*ASSIGNMENT:* Beneath this line is the data. Output exactly the lines from the line with "pink brick N3" to the line with "brown brick I4:I5", both ends included, and nothing more.

*DATA:*
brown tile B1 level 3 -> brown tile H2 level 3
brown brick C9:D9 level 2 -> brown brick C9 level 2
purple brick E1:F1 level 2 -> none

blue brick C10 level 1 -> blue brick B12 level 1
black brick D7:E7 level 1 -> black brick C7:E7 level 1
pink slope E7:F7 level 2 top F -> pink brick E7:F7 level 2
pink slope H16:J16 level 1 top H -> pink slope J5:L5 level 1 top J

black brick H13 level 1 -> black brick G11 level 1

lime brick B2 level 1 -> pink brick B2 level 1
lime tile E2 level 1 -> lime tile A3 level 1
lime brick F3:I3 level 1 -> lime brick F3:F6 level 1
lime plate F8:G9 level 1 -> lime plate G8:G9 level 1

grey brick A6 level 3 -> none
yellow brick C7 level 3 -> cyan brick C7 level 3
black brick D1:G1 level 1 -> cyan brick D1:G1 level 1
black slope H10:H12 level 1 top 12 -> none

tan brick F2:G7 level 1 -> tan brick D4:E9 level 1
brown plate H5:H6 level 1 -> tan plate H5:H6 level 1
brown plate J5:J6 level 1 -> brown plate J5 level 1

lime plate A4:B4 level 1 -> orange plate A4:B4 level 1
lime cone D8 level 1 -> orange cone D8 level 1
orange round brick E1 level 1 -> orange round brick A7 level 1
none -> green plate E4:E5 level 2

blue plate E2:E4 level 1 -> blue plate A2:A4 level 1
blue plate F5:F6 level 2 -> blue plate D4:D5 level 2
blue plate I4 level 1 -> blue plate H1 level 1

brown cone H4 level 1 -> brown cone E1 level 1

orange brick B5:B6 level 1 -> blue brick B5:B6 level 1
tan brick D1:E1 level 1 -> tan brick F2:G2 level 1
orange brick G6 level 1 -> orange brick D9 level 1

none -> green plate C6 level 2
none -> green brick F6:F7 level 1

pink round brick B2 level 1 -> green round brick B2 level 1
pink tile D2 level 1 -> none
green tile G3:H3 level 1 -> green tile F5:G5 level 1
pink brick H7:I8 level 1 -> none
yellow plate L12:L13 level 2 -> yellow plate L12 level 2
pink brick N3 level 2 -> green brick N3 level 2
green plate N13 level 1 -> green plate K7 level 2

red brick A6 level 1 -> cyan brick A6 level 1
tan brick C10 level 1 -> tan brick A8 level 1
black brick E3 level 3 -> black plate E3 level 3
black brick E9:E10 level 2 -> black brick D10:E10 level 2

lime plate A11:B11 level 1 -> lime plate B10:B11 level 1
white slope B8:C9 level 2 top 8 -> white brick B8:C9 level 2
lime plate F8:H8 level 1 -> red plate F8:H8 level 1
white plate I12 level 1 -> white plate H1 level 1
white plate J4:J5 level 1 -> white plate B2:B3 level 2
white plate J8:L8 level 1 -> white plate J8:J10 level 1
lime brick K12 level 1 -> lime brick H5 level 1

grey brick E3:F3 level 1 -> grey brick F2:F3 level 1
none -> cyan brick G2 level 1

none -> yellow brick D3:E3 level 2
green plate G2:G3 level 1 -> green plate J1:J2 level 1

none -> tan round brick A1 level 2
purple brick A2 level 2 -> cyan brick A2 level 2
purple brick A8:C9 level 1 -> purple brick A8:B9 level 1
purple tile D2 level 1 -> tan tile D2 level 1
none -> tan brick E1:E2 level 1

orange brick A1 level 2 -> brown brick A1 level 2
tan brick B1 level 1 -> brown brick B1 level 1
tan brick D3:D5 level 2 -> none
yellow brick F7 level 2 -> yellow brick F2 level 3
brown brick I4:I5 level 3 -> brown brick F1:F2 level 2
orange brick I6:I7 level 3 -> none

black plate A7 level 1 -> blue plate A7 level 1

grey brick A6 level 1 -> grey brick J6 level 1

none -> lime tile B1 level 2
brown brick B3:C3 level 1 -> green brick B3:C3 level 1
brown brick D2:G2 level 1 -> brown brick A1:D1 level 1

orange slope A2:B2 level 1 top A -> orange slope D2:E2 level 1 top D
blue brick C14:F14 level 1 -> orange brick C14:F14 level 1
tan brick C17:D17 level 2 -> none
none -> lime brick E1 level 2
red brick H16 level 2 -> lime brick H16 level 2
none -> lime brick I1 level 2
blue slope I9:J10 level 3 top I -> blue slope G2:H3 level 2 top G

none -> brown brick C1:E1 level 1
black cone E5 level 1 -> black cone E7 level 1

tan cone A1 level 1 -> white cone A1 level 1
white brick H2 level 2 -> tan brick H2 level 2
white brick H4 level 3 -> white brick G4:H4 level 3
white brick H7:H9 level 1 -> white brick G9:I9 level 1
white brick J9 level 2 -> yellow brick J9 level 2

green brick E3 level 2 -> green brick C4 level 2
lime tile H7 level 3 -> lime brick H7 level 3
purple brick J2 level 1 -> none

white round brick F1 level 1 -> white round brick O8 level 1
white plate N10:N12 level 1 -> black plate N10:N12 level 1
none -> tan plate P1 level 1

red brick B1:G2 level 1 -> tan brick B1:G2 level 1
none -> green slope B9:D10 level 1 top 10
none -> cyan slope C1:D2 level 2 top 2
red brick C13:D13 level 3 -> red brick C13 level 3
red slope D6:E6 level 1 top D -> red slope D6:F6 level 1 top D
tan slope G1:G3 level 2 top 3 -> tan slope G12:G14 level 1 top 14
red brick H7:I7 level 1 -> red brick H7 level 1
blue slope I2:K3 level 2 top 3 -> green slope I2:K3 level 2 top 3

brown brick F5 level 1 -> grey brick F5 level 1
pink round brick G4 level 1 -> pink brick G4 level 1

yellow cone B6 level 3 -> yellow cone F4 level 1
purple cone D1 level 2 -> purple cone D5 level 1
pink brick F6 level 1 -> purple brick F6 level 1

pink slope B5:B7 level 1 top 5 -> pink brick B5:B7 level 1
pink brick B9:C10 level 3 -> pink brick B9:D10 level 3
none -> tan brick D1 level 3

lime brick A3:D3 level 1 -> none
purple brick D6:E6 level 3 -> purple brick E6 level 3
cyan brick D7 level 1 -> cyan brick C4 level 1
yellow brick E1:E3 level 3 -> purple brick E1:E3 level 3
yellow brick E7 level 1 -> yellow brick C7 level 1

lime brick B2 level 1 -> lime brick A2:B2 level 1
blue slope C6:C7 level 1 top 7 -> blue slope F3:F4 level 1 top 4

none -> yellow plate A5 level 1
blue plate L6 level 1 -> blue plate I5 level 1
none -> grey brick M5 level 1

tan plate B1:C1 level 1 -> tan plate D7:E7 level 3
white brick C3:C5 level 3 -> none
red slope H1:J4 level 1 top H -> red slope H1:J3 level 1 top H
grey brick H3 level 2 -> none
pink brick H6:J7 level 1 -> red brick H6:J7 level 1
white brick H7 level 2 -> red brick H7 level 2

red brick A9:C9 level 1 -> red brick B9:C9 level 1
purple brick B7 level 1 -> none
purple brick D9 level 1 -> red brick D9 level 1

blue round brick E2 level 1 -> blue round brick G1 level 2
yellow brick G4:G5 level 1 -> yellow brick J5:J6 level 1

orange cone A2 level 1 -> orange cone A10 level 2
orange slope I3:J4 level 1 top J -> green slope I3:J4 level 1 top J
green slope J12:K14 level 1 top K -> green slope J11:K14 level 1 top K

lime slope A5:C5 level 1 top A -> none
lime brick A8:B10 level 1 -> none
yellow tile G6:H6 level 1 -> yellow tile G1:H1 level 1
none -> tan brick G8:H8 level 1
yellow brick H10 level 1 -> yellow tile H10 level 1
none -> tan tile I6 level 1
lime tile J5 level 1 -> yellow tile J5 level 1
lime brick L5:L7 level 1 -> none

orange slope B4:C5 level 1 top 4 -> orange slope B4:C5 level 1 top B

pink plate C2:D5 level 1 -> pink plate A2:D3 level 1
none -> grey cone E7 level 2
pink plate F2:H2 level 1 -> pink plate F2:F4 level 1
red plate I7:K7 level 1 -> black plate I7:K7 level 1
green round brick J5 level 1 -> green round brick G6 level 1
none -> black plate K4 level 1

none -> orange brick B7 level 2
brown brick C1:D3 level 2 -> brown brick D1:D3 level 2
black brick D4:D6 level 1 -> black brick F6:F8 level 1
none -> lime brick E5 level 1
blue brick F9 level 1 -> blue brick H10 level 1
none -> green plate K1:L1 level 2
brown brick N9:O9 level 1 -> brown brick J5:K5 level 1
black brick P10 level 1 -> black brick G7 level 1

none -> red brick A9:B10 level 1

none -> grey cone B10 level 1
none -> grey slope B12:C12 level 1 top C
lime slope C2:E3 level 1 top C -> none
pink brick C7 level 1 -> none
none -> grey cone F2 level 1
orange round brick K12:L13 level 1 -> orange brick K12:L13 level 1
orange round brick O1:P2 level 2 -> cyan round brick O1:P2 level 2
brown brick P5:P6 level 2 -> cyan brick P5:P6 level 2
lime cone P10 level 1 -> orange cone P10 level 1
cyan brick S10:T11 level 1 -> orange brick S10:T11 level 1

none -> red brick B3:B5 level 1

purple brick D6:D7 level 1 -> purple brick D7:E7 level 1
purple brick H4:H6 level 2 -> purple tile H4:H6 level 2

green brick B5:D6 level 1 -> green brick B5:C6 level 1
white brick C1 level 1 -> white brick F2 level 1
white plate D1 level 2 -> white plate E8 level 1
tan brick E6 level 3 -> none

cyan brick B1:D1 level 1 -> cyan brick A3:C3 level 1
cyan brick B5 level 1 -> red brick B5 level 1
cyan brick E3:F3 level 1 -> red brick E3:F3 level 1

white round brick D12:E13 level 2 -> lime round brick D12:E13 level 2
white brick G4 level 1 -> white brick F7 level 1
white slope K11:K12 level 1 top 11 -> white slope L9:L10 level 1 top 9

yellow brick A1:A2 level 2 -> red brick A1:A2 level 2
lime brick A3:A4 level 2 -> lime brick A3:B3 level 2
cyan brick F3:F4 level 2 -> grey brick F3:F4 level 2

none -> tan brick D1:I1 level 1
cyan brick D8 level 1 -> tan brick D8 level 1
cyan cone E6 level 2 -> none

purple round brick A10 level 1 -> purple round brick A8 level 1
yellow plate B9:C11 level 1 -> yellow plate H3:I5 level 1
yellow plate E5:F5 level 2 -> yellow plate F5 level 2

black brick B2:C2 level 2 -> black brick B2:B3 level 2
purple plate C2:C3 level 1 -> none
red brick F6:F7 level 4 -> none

*EXERCISE ANSWER:*
pink brick N3 level 2 -> green brick N3 level 2
green plate N13 level 1 -> green plate K7 level 2

red brick A6 level 1 -> cyan brick A6 level 1
tan brick C10 level 1 -> tan brick A8 level 1
black brick E3 level 3 -> black plate E3 level 3
black brick E9:E10 level 2 -> black brick D10:E10 level 2

lime plate A11:B11 level 1 -> lime plate B10:B11 level 1
white slope B8:C9 level 2 top 8 -> white brick B8:C9 level 2
lime plate F8:H8 level 1 -> red plate F8:H8 level 1
white plate I12 level 1 -> white plate H1 level 1
white plate J4:J5 level 1 -> white plate B2:B3 level 2
white plate J8:L8 level 1 -> white plate J8:J10 level 1
lime brick K12 level 1 -> lime brick H5 level 1

grey brick E3:F3 level 1 -> grey brick F2:F3 level 1
none -> cyan brick G2 level 1

none -> yellow brick D3:E3 level 2
green plate G2:G3 level 1 -> green plate J1:J2 level 1

none -> tan round brick A1 level 2
purple brick A2 level 2 -> cyan brick A2 level 2
purple brick A8:C9 level 1 -> purple brick A8:B9 level 1
purple tile D2 level 1 -> tan tile D2 level 1
none -> tan brick E1:E2 level 1

orange brick A1 level 2 -> brown brick A1 level 2
tan brick B1 level 1 -> brown brick B1 level 1
tan brick D3:D5 level 2 -> none
yellow brick F7 level 2 -> yellow brick F2 level 3
brown brick I4:I5 level 3 -> brown brick F1:F2 level 2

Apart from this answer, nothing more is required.